Stored items:
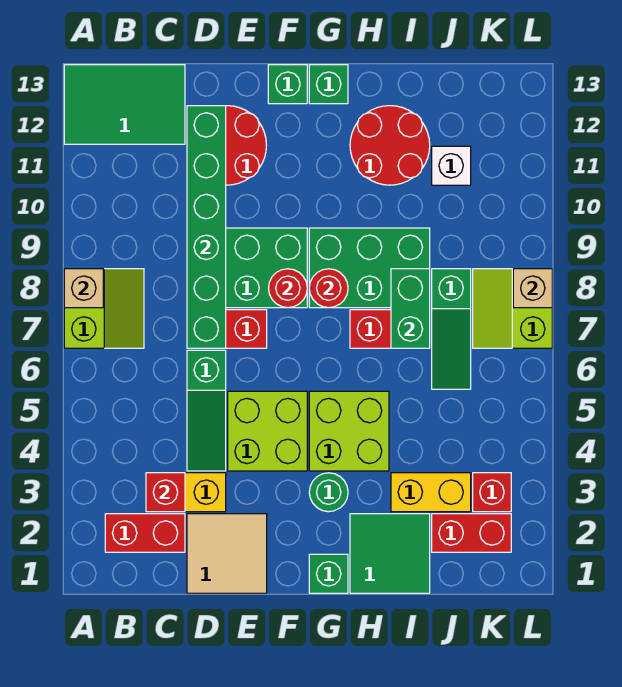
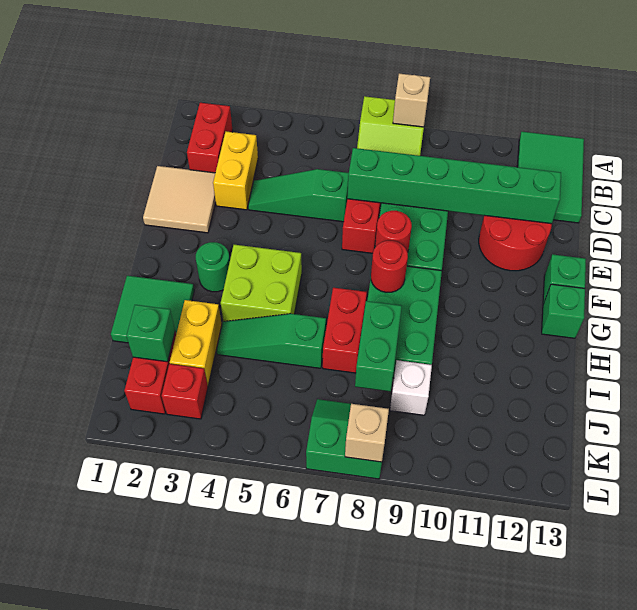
red brick C3 level 2 -> none
lime brick E4:F5 level 1 -> none
green brick G1 level 1 -> green brick J2 level 2
red round brick H11:I12 level 1 -> none
green brick I7:I8 level 2 -> green brick I8:J8 level 2
green slope J6:J8 level 1 top 8 -> green slope I4:I6 level 1 top 6
white brick J11 level 1 -> white brick J9 level 1
lime slope K7:L8 level 1 top L -> green slope K7:L8 level 1 top L

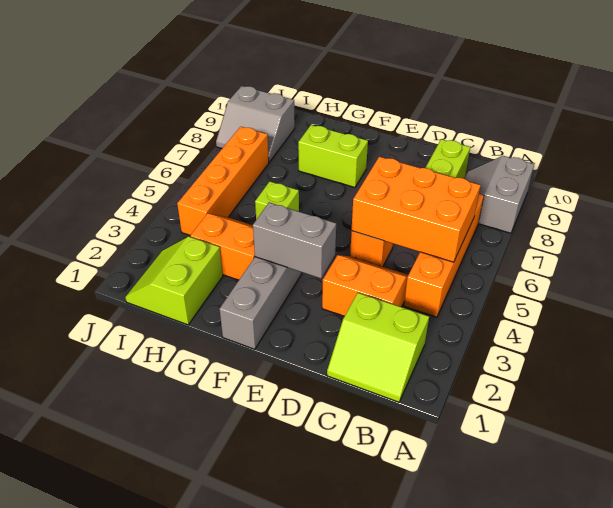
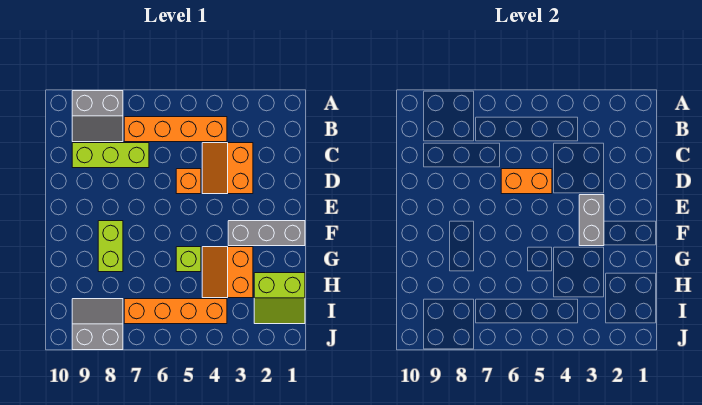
lime slope B1:C2 level 1 top 2 -> none
orange brick B5:D6 level 2 -> orange brick D5:D6 level 2
grey slope I8:J9 level 1 top 9 -> grey slope I8:J9 level 1 top J

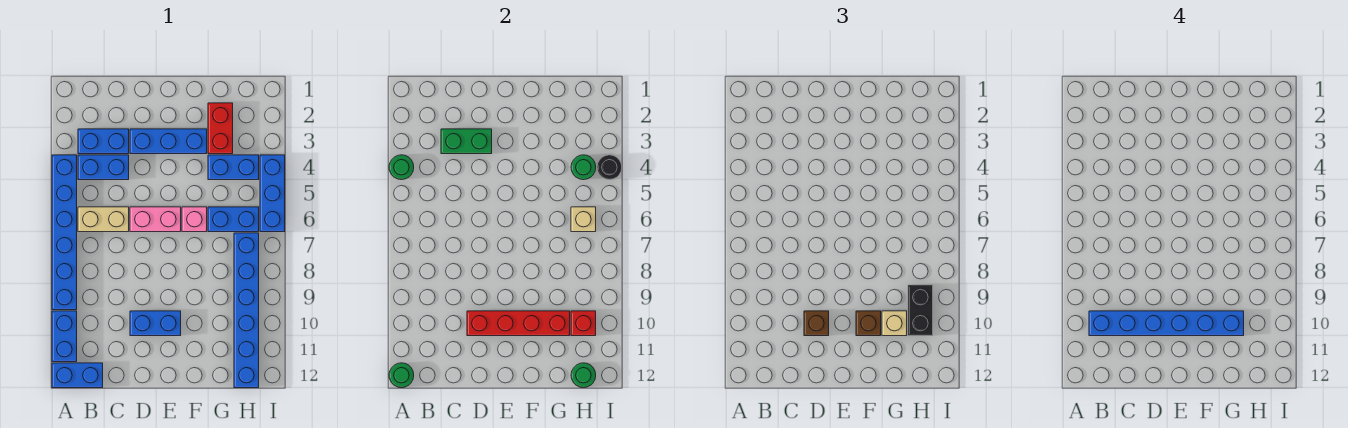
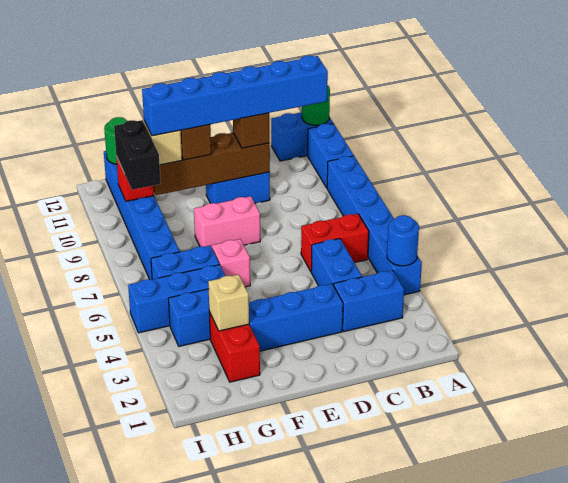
green round brick A4 level 2 -> blue round brick A4 level 2
blue brick B4:C4 level 1 -> blue brick C4:C5 level 1
tan brick B6:C6 level 1 -> red brick B6:C6 level 1
green brick C3:D3 level 2 -> none
pink brick D6:E6 level 1 -> pink brick E8:F8 level 1
red brick D10:G10 level 2 -> brown brick D10:G10 level 2
green round brick H4 level 2 -> none
tan brick H6 level 2 -> tan brick G3 level 2
blue brick I4:I6 level 1 -> blue brick G5:I5 level 1
black round brick I4 level 2 -> none

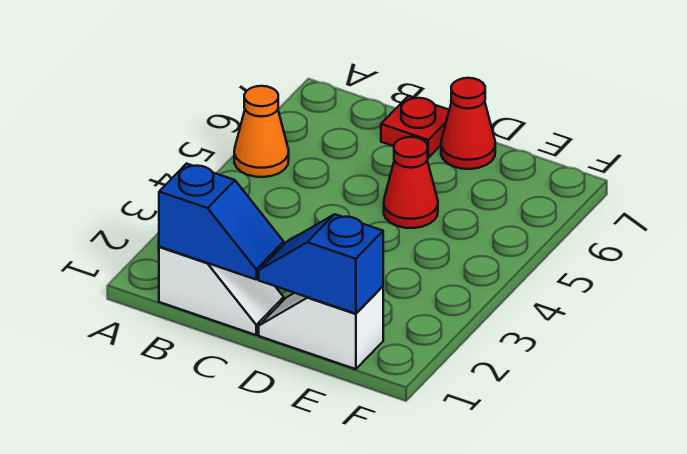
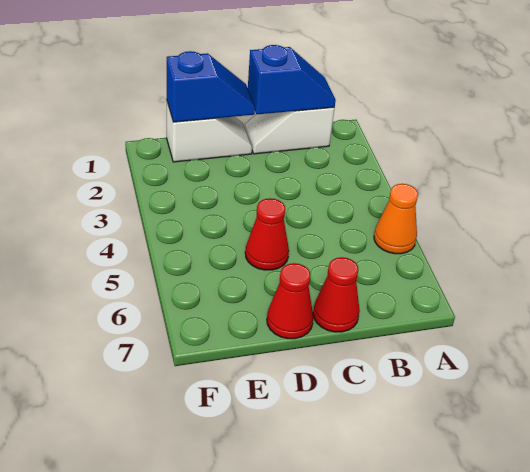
blue slope B1:C1 level 2 top B -> blue slope B1:C1 level 2 top C
red plate C7 level 1 -> red cone C7 level 1

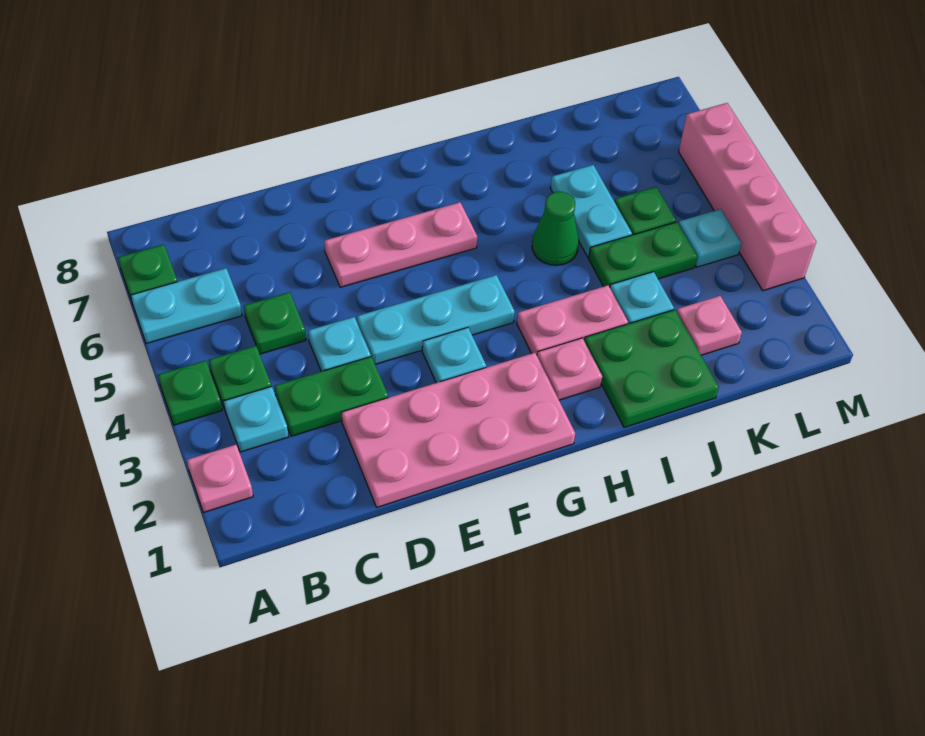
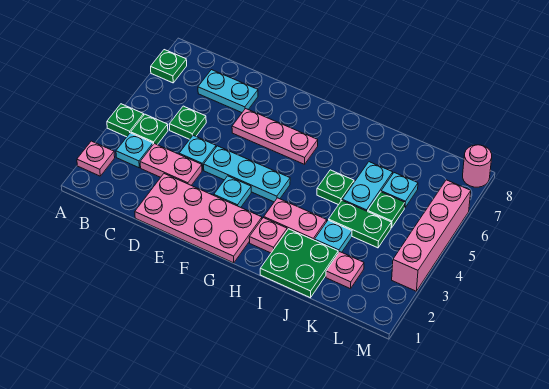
cyan plate A6:B6 level 1 -> cyan plate C7:D7 level 1
green plate C3:D3 level 1 -> pink plate C3:D3 level 1
green cone I5 level 1 -> green plate I5 level 1
cyan plate L4 level 1 -> cyan plate K6 level 1
none -> pink round brick M8 level 1

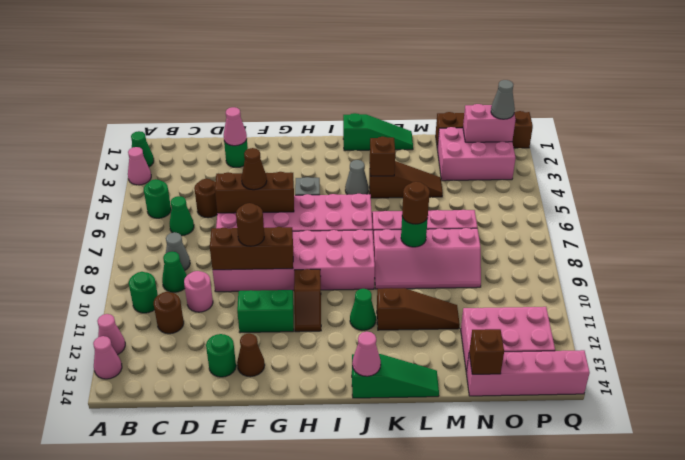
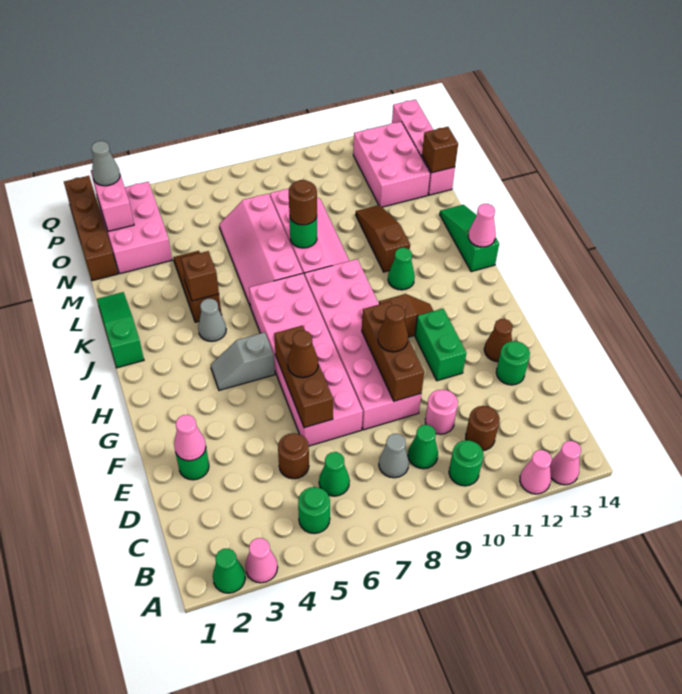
brown round brick F9 level 3 -> brown cone F9 level 3

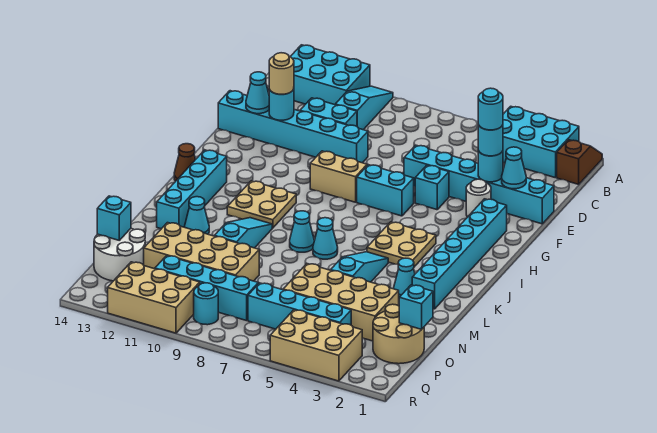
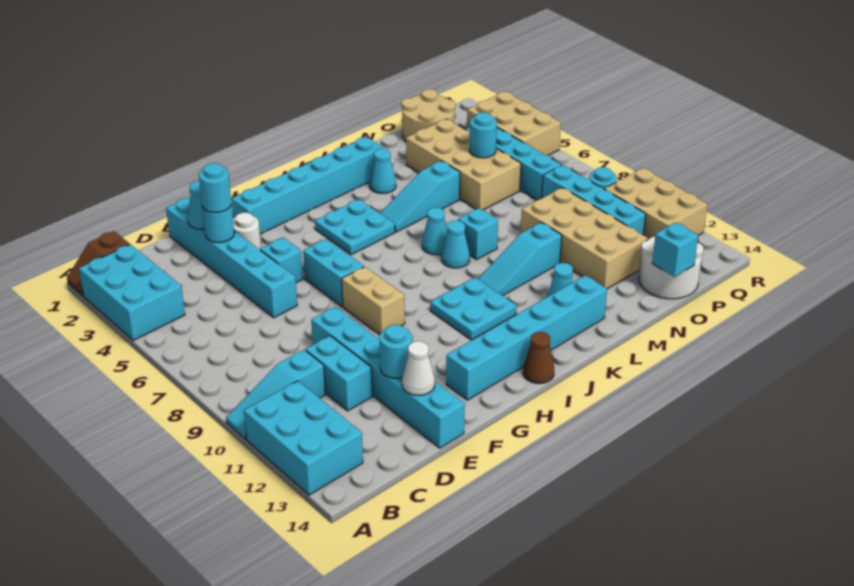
cyan round brick E3 level 4 -> cyan round brick O5 level 2
tan round brick E12 level 3 -> none
cyan cone E13 level 2 -> white cone E13 level 2
tan plate I4:J5 level 1 -> cyan plate I4:J5 level 1
tan plate I10:J11 level 1 -> cyan plate I10:J11 level 1
cyan brick I13:L13 level 1 -> cyan brick G13:L13 level 1
cyan brick O1 level 2 -> cyan brick L8 level 1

TASK BRIEF: Every line from the one containing "cyan plate L4" through the end of the entries above is to be copied exactly; pictures are to be left out.

ANSWER BOX:
cyan plate L4 level 1 -> cyan plate K6 level 1
none -> pink round brick M8 level 1

brown round brick F9 level 3 -> brown cone F9 level 3

cyan round brick E3 level 4 -> cyan round brick O5 level 2
tan round brick E12 level 3 -> none
cyan cone E13 level 2 -> white cone E13 level 2
tan plate I4:J5 level 1 -> cyan plate I4:J5 level 1
tan plate I10:J11 level 1 -> cyan plate I10:J11 level 1
cyan brick I13:L13 level 1 -> cyan brick G13:L13 level 1
cyan brick O1 level 2 -> cyan brick L8 level 1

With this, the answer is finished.